▶ **EXERCISE**: State the number of lines with "relocated" in the listing, leaving out everything else.

__________

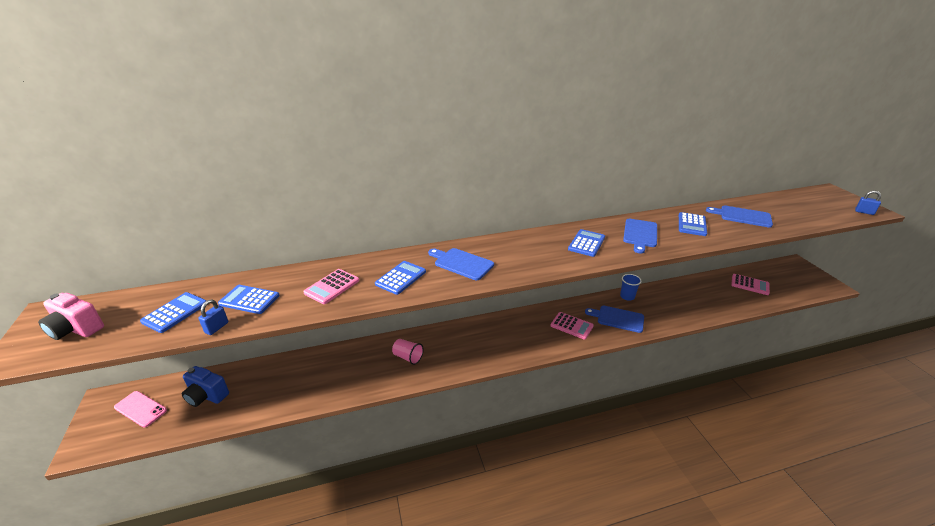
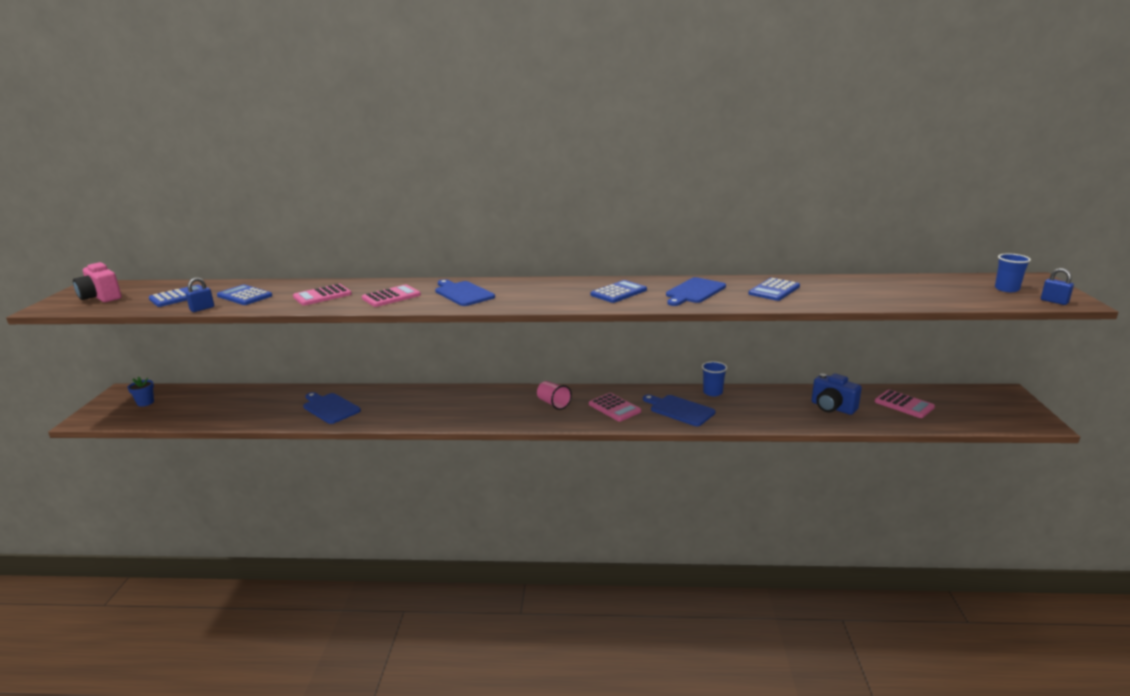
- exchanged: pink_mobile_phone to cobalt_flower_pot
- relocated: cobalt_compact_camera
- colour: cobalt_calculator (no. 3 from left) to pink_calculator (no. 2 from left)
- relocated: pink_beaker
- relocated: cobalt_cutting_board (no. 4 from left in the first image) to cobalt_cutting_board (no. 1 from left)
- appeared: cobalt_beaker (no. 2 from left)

__________

▶ **REPLY**: 3